Required action:
Nothing but the lines below from the one with "none -> brown brick G6 level 2" through the one with "none -> brown tile G2 level 3" should be output, each exactly as given, and no pictures.

Recorded information:
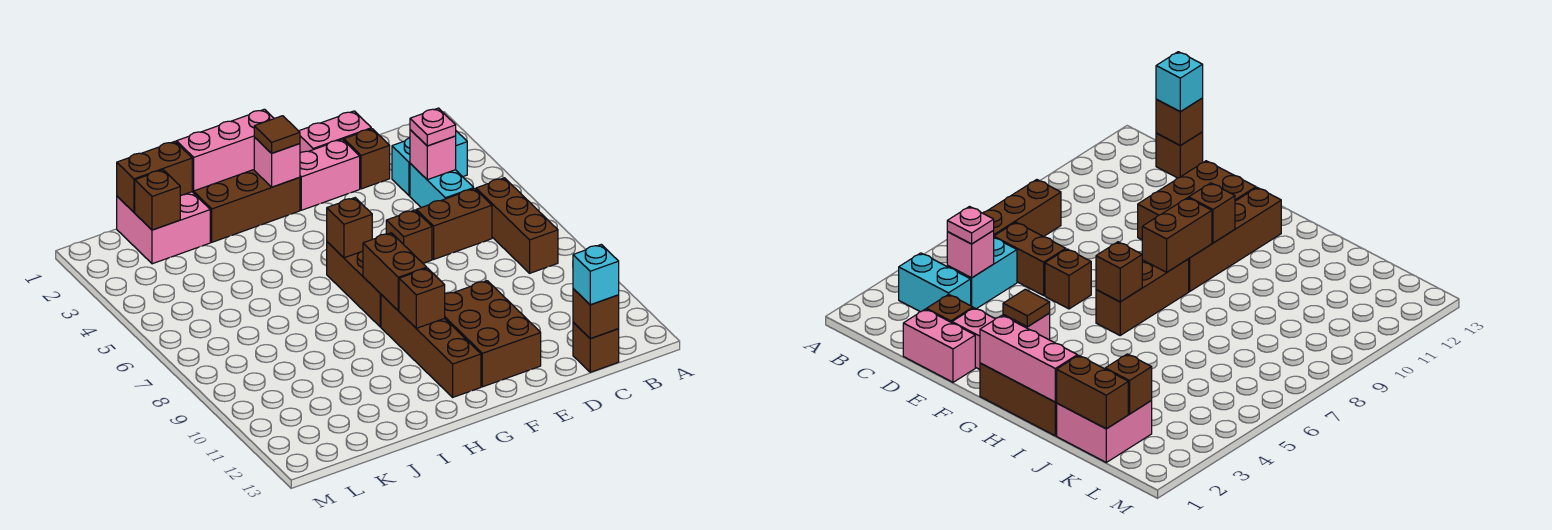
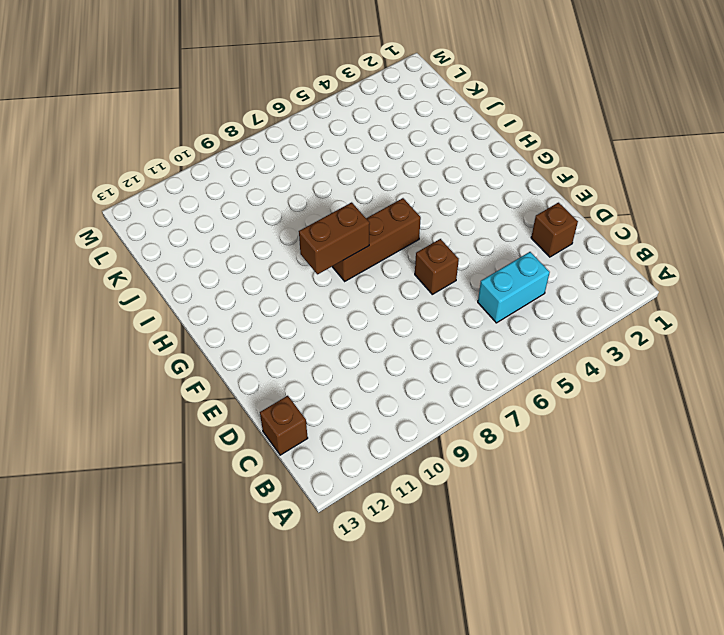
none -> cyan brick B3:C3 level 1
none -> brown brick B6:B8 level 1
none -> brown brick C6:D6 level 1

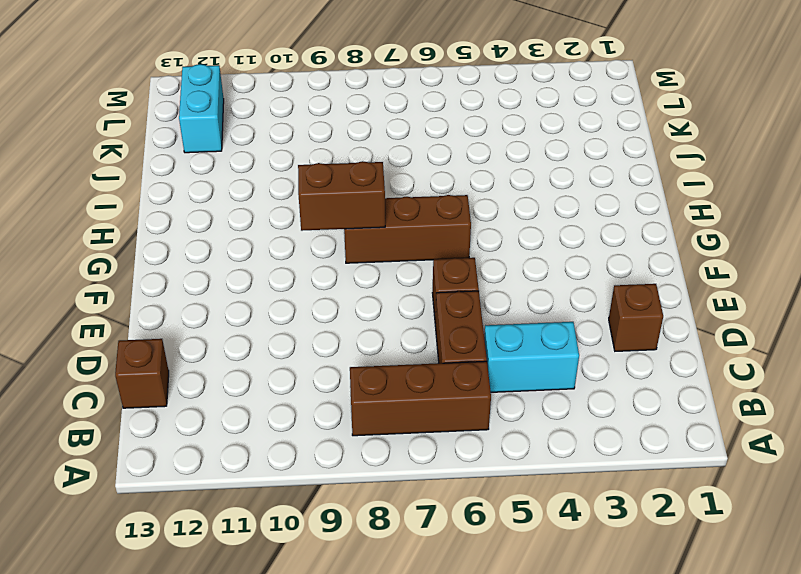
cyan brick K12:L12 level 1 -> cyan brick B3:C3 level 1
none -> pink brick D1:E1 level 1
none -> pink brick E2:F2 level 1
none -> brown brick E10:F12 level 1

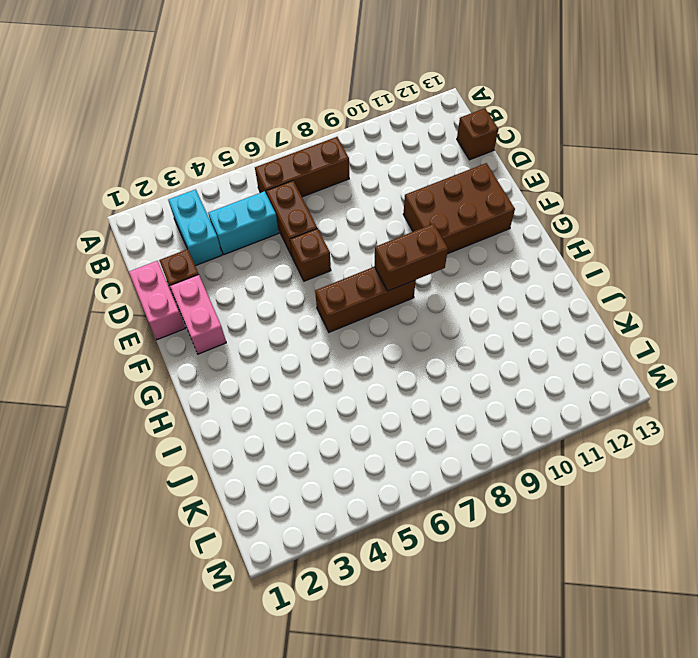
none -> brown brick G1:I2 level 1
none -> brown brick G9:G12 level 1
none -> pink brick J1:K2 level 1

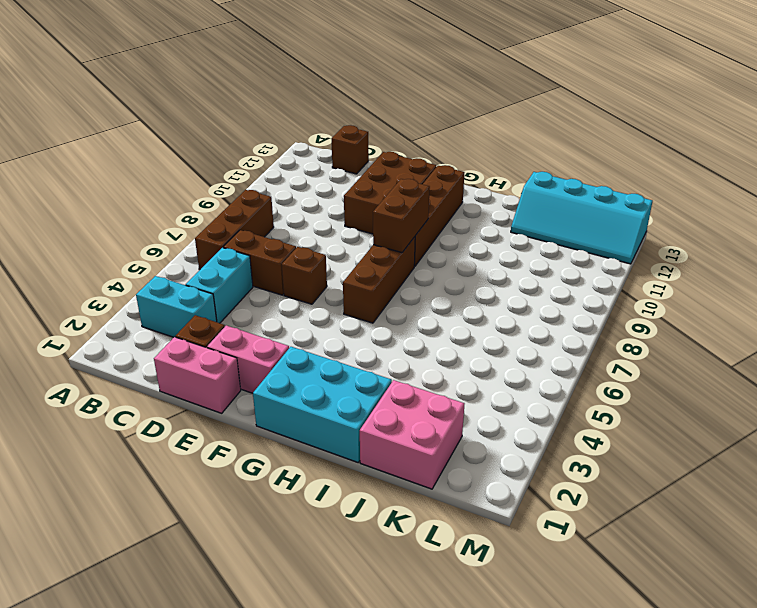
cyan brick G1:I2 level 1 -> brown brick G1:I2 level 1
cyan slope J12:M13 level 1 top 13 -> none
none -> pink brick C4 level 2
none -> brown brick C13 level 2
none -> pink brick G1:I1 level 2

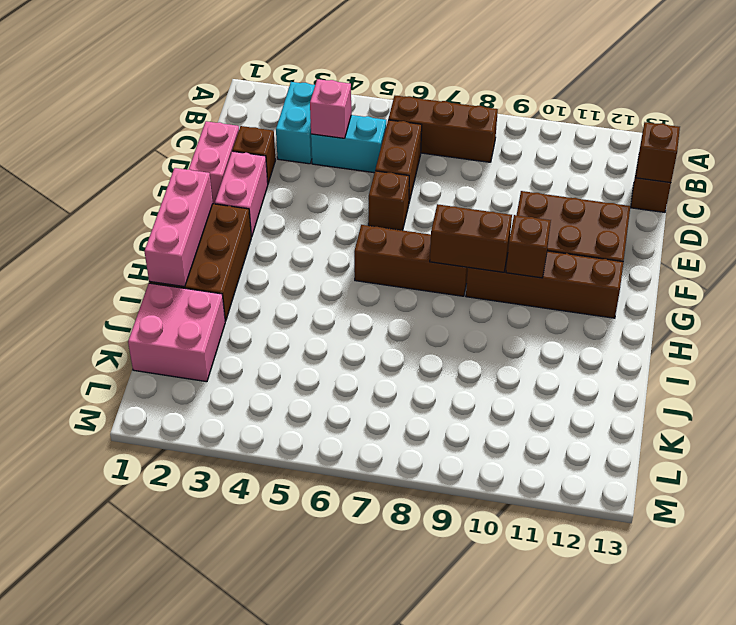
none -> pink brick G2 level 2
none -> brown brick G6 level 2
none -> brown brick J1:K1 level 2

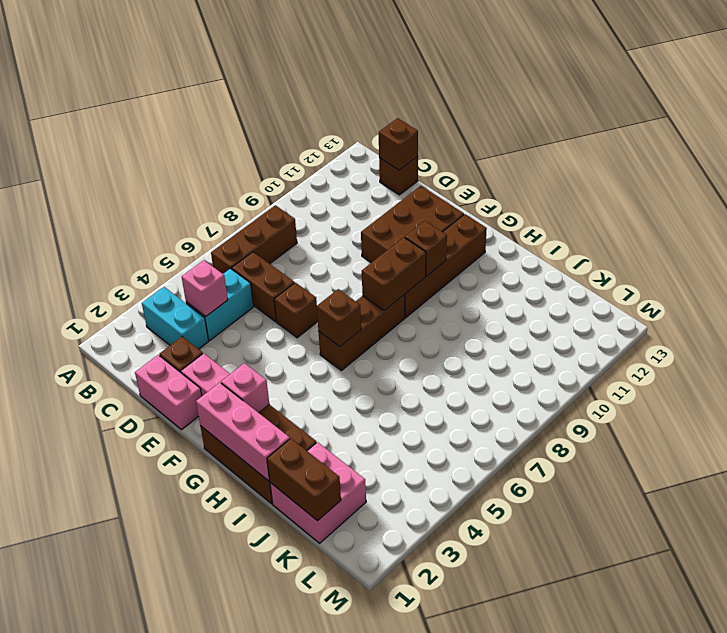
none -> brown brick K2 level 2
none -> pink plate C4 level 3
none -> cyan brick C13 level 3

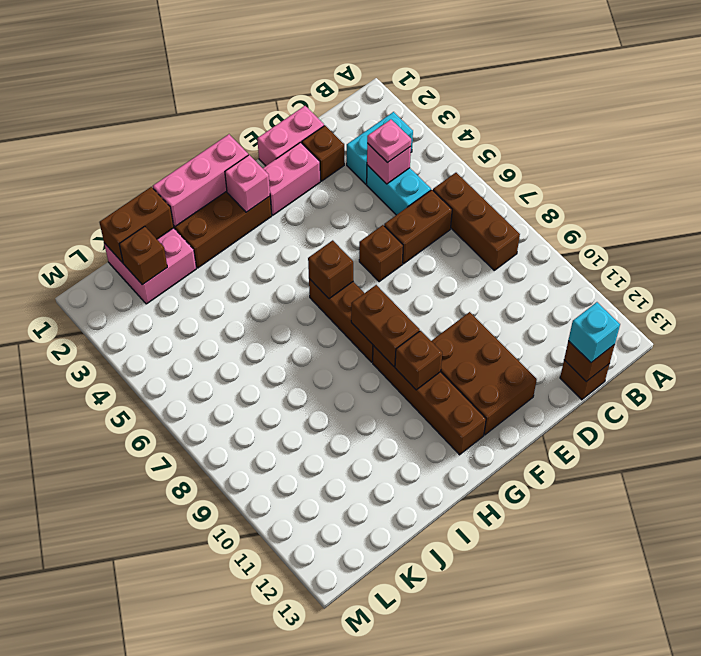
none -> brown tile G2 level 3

---

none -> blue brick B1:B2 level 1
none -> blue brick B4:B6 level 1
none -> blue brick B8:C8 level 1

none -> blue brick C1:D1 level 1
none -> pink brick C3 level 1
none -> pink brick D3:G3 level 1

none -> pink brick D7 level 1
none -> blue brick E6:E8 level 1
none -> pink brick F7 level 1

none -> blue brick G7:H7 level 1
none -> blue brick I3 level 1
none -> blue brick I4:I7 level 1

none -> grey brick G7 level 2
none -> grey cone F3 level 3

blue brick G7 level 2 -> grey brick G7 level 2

---

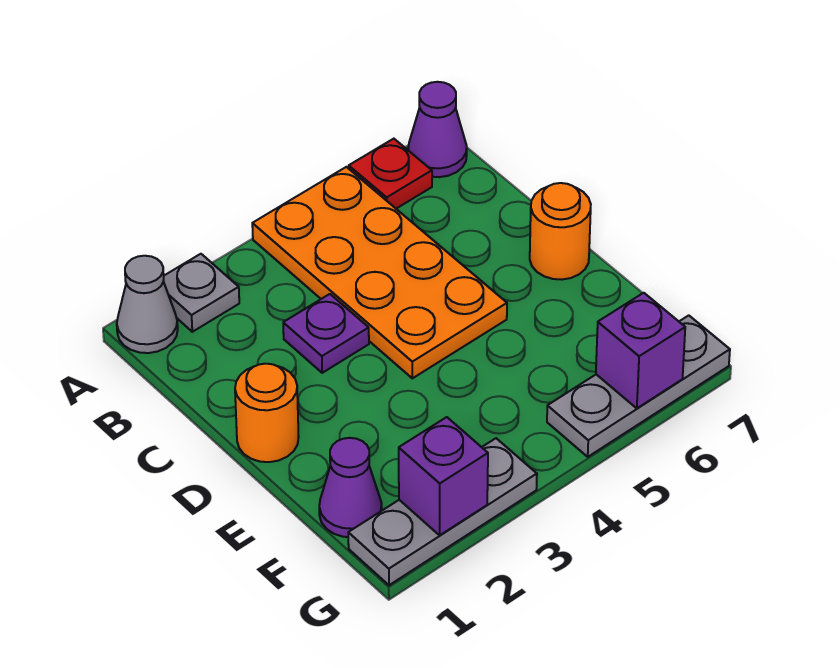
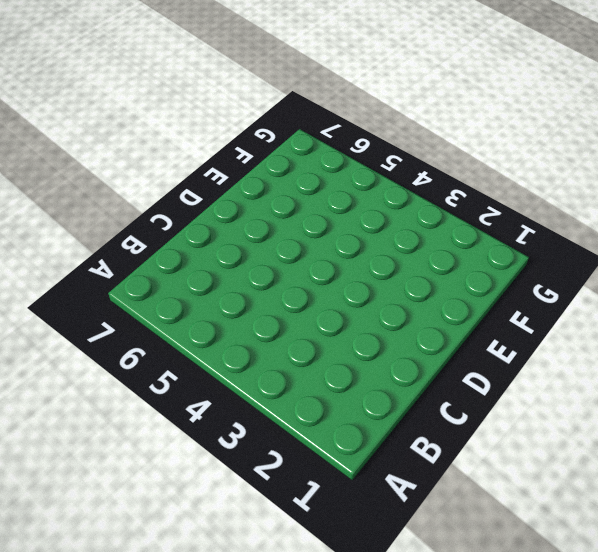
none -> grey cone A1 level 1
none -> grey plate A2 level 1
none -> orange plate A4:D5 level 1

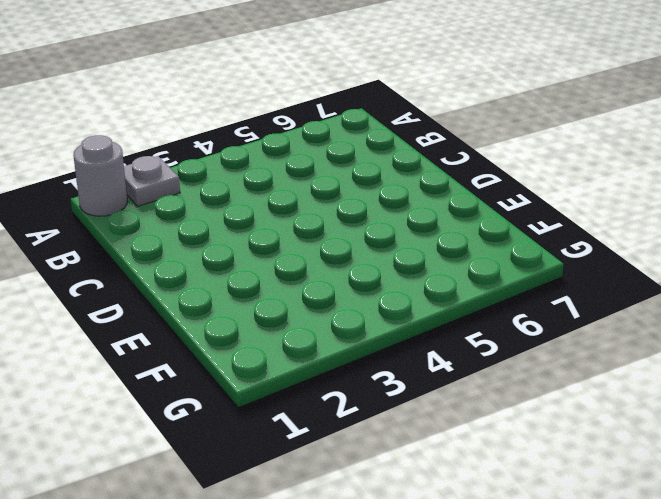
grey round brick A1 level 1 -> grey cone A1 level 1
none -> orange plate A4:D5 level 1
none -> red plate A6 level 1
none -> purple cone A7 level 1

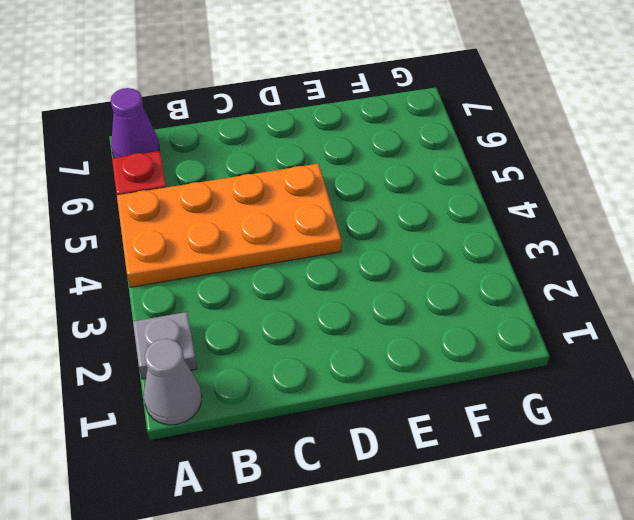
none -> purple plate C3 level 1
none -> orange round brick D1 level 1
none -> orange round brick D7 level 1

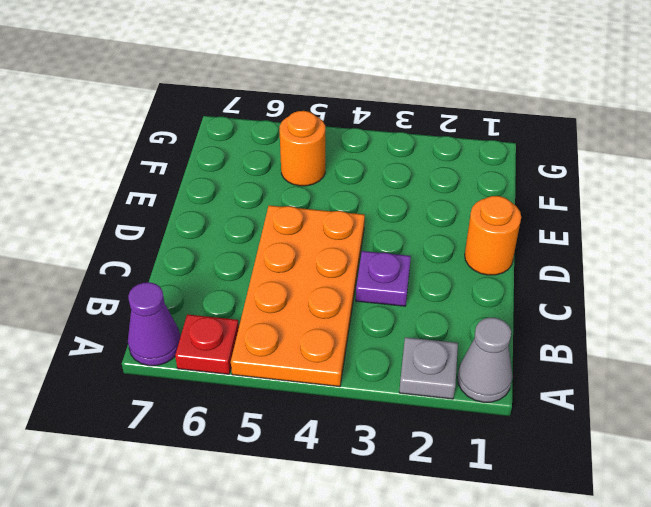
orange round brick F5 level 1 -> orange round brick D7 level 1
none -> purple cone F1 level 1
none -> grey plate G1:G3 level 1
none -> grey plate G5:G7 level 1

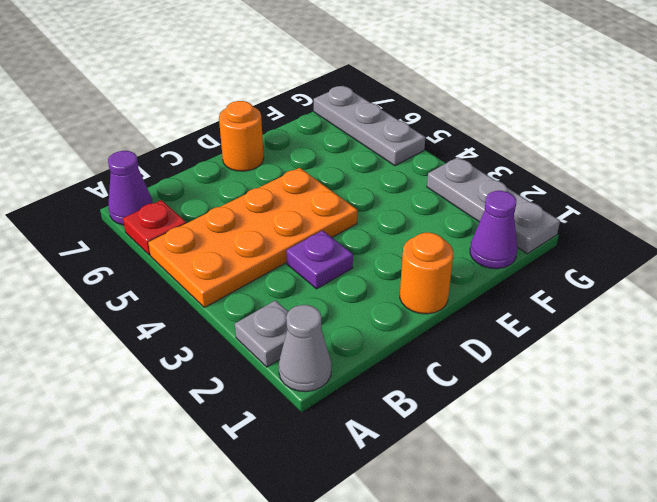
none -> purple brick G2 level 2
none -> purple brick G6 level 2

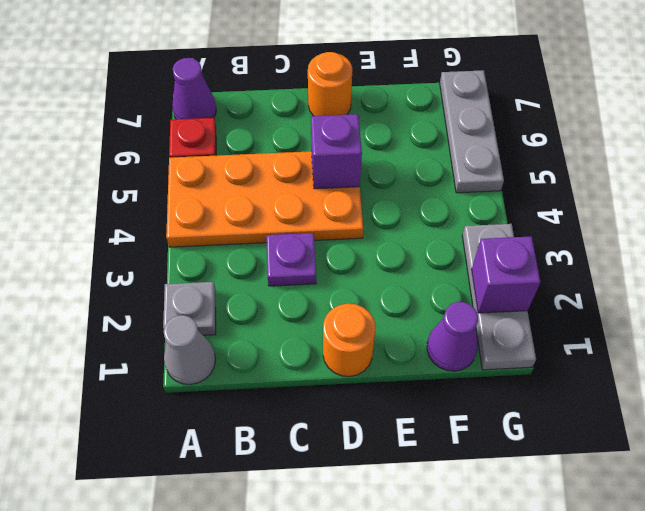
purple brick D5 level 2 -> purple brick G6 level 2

Solved problem:
none -> brown brick G6 level 2
none -> brown brick J1:K1 level 2

none -> brown brick K2 level 2
none -> pink plate C4 level 3
none -> cyan brick C13 level 3

none -> brown tile G2 level 3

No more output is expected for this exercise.